[EXERCISE BRIEF]
Here is the task for the records below: repeat exactly the lines from the one with "(487, 556) = (59, 254): brown" to the one with "(786, 143) = (186, 662): pink mug -> none", both included, and nothing else.
BEGIN AVAILABLE RECORDS
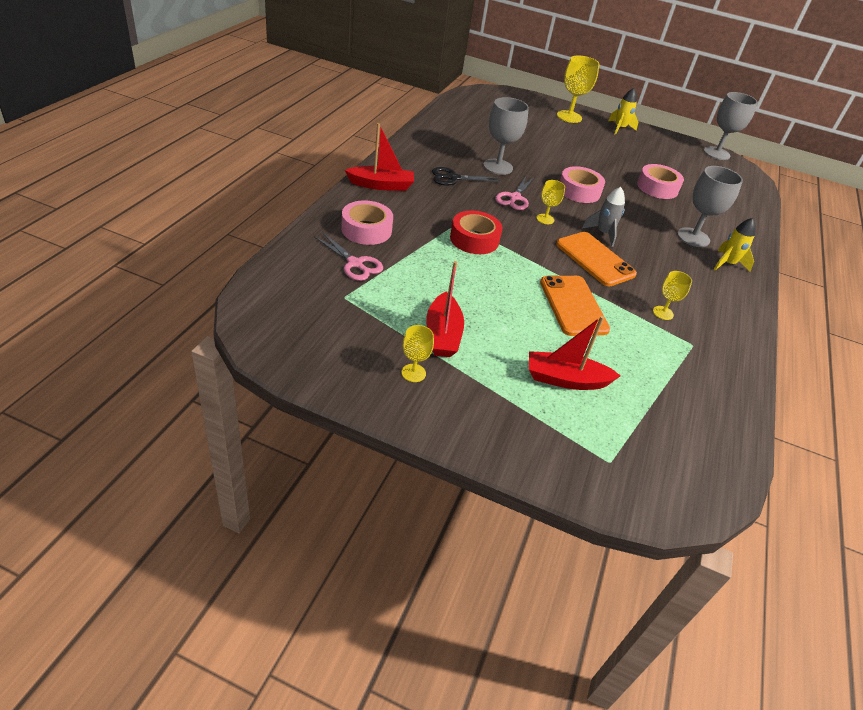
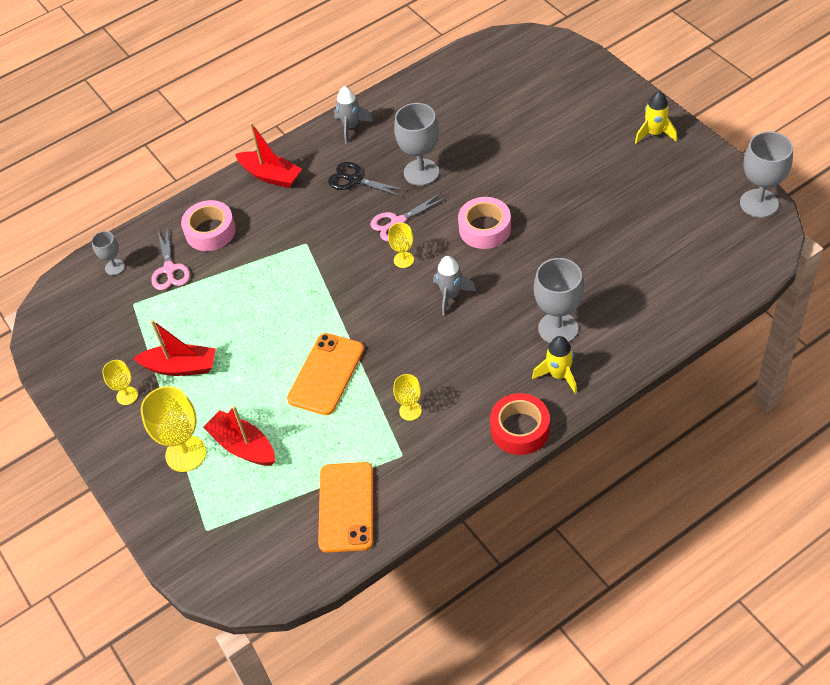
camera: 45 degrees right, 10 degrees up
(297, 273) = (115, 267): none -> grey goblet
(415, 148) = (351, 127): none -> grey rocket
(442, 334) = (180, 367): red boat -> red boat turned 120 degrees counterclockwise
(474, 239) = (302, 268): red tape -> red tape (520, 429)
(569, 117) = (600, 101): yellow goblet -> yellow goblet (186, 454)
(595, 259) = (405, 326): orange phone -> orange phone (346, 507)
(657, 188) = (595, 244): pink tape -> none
END AVAILABLE RECORDS
BEGIN AVAILABLE RECORDS
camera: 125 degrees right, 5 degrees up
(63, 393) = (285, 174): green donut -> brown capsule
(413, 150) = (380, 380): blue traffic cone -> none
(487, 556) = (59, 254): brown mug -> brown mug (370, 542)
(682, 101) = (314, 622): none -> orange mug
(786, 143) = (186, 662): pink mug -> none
END AVAILABLE RECORDS
[EXERCISE RESPONSE]
(487, 556) = (59, 254): brown mug -> brown mug (370, 542)
(682, 101) = (314, 622): none -> orange mug
(786, 143) = (186, 662): pink mug -> none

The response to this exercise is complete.